> YOUR TASK: Could you copy exactly the lines below from the one with "blue toothbrush: 7 -> 6" to the one with "blue rocket: 1 -> 0", inclusive, leaving out any pictures?

--- EXTRACTED ENTRIES Enclosed Below ---

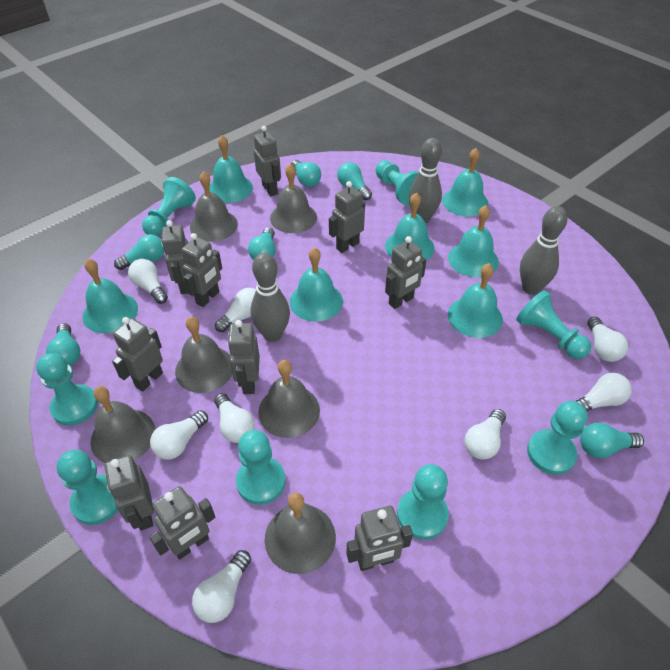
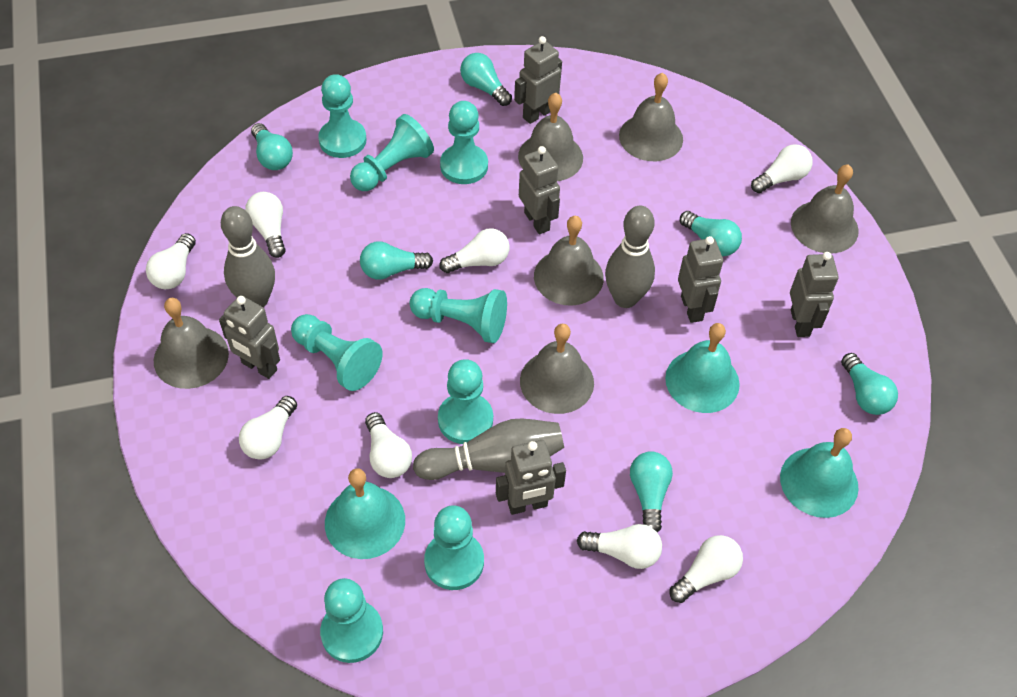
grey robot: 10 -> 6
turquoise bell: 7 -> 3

--- End of Enclosed EXTRACTED ENTRIES ---
--- EXTRACTED ENTRIES Enclosed Below ---

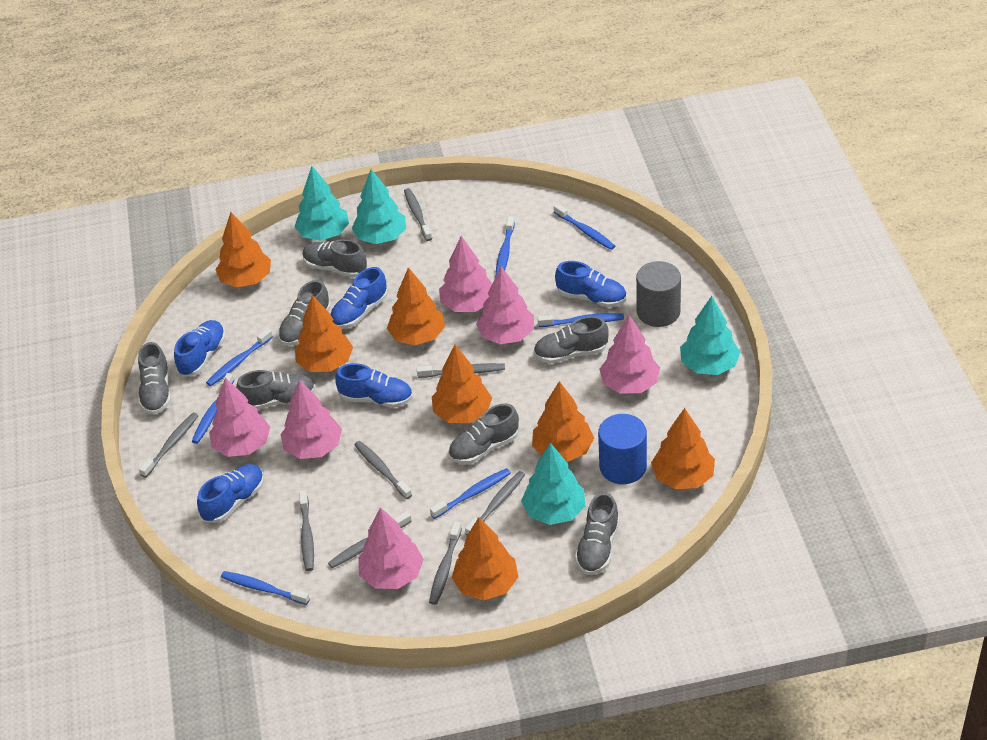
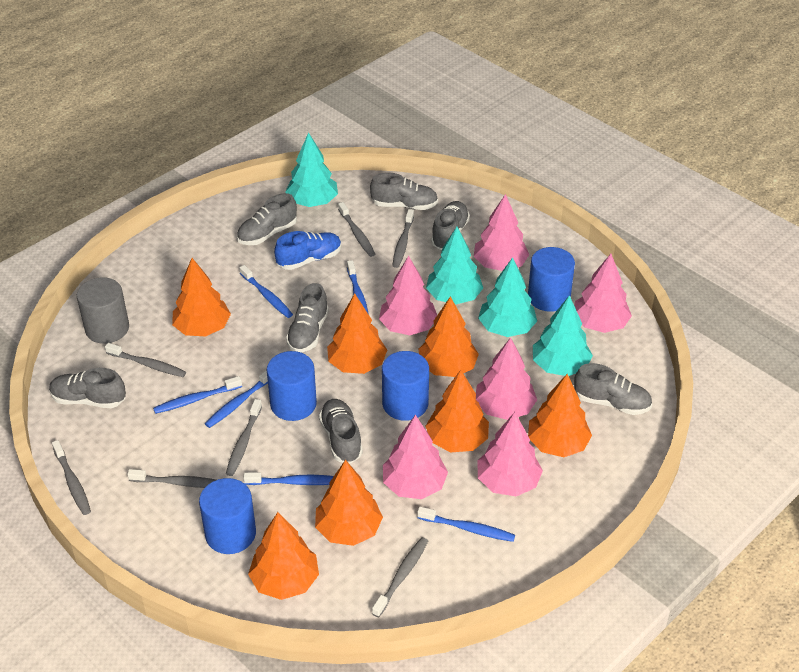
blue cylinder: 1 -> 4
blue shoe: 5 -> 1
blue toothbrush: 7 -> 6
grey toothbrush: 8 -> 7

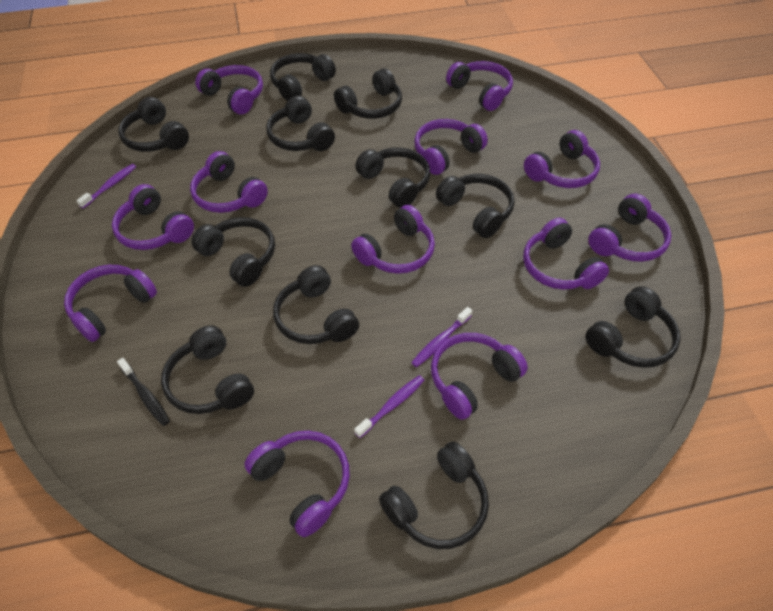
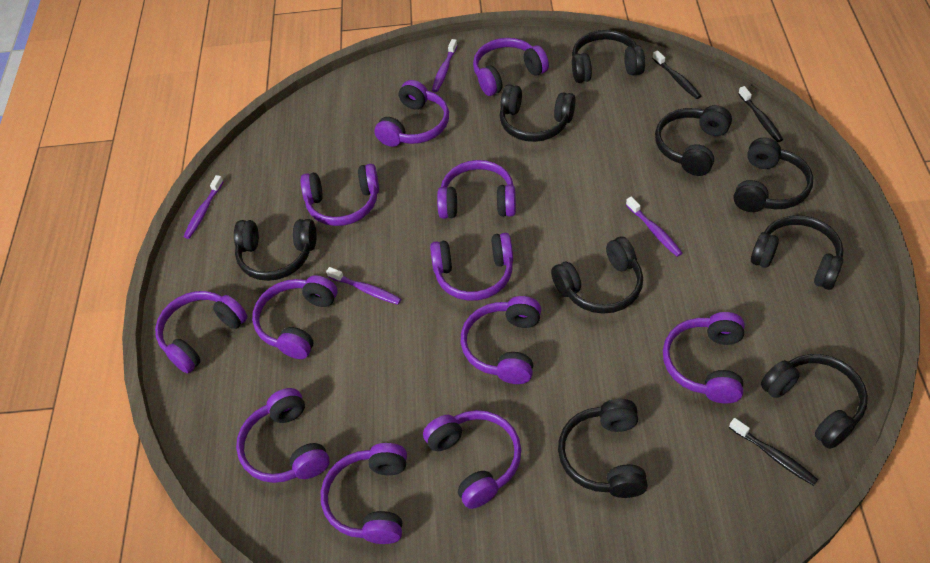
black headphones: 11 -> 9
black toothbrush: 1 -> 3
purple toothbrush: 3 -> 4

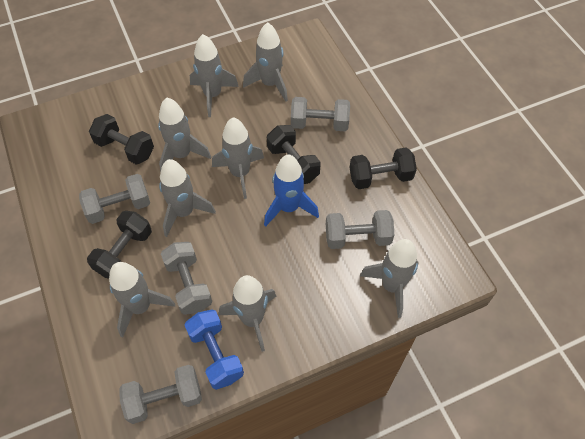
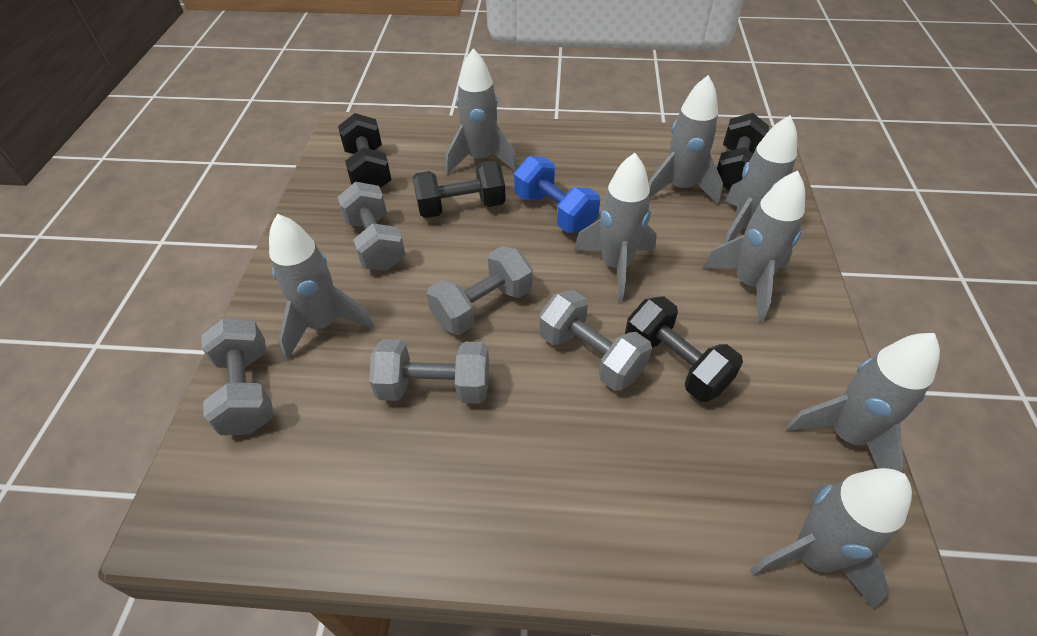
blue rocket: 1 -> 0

--- End of Enclosed EXTRACTED ENTRIES ---

> RESPONSE BOX:
blue toothbrush: 7 -> 6
grey toothbrush: 8 -> 7

black headphones: 11 -> 9
black toothbrush: 1 -> 3
purple toothbrush: 3 -> 4

blue rocket: 1 -> 0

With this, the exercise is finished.